#### JOB ITEM
Among the lines below, copy exactly those from the one with "(586, 356) = (840, 293): orange" through the one with "(375, 304) = (607, 353): none -> pink boat", counting both ends.

(Object change listings)
* * * * * * *

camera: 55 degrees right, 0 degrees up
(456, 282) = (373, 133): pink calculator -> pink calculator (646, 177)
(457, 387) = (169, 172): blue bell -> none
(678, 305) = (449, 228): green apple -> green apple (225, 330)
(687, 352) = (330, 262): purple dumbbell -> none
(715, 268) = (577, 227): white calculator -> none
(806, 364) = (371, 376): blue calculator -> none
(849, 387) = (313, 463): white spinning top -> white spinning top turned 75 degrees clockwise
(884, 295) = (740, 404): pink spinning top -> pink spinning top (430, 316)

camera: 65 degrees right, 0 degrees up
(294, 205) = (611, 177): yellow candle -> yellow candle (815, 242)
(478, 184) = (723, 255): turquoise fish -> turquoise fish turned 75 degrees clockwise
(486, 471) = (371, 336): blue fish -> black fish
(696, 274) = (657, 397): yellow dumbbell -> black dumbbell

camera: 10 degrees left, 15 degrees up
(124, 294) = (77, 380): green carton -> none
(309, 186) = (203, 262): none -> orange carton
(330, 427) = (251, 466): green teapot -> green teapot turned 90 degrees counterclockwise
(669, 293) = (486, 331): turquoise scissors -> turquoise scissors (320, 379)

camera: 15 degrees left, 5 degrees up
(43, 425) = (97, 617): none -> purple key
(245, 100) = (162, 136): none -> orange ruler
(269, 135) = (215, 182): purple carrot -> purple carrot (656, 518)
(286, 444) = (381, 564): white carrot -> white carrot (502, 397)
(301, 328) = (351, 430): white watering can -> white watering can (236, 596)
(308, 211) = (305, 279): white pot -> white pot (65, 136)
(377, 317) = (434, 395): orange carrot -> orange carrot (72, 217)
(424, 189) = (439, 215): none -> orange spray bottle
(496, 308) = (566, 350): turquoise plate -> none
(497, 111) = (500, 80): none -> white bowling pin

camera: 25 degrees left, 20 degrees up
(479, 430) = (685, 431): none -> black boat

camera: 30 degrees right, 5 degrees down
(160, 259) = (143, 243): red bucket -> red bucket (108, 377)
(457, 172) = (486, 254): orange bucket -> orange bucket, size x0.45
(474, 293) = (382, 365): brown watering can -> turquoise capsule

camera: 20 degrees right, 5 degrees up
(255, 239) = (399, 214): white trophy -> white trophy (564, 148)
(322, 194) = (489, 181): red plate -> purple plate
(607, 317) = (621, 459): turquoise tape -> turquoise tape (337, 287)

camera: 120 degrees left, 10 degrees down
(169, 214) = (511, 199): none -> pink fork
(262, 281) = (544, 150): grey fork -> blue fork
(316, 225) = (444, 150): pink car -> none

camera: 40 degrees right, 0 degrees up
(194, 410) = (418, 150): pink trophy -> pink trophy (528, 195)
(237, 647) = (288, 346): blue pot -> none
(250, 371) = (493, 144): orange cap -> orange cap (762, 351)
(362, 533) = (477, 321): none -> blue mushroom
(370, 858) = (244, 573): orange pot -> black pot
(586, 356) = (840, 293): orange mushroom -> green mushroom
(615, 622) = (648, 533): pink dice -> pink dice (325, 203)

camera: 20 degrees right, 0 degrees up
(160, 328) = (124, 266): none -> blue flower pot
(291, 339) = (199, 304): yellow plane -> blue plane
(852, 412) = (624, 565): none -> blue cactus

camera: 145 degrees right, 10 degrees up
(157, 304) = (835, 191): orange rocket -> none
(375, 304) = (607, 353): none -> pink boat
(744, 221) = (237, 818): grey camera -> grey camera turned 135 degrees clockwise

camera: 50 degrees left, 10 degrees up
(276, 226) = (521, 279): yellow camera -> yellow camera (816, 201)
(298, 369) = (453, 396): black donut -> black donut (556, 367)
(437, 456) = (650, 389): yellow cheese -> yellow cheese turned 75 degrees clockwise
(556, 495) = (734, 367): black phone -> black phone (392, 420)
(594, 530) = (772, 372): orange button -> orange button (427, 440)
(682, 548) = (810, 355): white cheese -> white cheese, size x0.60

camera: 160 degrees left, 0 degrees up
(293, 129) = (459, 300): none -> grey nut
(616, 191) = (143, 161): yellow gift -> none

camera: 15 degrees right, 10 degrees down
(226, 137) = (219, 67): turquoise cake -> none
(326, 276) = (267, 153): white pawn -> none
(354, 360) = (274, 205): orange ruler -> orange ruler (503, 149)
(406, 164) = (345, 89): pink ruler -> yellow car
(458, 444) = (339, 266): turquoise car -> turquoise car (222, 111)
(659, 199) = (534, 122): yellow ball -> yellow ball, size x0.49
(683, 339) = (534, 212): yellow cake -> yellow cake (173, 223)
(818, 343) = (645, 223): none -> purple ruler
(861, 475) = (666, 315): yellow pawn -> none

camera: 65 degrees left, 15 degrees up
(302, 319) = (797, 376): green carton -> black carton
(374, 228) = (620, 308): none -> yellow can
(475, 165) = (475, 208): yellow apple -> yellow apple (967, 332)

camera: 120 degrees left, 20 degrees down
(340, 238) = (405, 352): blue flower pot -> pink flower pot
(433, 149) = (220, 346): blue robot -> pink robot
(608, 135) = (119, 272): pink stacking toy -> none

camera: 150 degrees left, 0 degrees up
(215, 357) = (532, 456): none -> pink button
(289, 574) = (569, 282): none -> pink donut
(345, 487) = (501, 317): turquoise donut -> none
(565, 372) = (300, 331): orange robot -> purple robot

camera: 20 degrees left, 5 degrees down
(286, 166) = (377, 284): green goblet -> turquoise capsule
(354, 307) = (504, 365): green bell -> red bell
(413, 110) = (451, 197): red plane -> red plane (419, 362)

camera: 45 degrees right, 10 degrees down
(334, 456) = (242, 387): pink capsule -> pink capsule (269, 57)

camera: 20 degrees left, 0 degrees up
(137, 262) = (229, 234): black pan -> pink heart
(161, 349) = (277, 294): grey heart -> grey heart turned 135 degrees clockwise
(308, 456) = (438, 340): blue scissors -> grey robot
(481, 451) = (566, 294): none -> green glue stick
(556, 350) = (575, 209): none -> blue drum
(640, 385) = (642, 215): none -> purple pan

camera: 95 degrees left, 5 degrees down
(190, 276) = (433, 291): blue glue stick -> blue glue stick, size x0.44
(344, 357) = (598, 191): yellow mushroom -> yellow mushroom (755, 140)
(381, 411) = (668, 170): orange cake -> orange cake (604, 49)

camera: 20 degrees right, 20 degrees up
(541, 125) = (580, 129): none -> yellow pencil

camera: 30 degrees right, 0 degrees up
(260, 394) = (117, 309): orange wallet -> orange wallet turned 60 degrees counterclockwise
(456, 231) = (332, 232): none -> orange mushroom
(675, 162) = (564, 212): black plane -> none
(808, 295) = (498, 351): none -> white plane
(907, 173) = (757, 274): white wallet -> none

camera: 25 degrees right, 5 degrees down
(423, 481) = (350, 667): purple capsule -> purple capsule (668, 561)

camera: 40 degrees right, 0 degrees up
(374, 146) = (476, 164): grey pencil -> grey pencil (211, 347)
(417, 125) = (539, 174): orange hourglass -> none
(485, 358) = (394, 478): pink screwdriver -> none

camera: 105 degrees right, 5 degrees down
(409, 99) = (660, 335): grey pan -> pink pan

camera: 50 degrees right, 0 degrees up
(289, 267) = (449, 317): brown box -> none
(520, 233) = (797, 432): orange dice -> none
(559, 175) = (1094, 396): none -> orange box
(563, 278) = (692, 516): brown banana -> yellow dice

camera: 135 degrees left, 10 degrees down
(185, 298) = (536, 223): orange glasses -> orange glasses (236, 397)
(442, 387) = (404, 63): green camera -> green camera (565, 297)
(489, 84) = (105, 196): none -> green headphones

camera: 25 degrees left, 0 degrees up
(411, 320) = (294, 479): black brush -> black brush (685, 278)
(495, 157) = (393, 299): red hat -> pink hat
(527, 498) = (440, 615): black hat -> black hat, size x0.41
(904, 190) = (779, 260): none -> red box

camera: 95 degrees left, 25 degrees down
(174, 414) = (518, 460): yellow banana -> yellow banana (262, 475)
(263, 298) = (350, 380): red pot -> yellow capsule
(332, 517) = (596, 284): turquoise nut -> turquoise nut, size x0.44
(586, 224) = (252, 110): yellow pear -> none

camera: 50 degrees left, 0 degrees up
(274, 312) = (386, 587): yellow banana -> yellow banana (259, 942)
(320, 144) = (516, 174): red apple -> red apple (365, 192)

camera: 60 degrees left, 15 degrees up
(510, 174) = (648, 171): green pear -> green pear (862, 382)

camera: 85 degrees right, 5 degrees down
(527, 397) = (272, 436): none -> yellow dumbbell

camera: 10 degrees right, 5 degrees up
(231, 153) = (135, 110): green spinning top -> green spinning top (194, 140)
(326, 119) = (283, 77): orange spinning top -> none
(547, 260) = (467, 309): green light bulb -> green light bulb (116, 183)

* * * * * * *

#### SOLUTION FOR THIS TASK
(586, 356) = (840, 293): orange mushroom -> green mushroom
(615, 622) = (648, 533): pink dice -> pink dice (325, 203)

camera: 20 degrees right, 0 degrees up
(160, 328) = (124, 266): none -> blue flower pot
(291, 339) = (199, 304): yellow plane -> blue plane
(852, 412) = (624, 565): none -> blue cactus

camera: 145 degrees right, 10 degrees up
(157, 304) = (835, 191): orange rocket -> none
(375, 304) = (607, 353): none -> pink boat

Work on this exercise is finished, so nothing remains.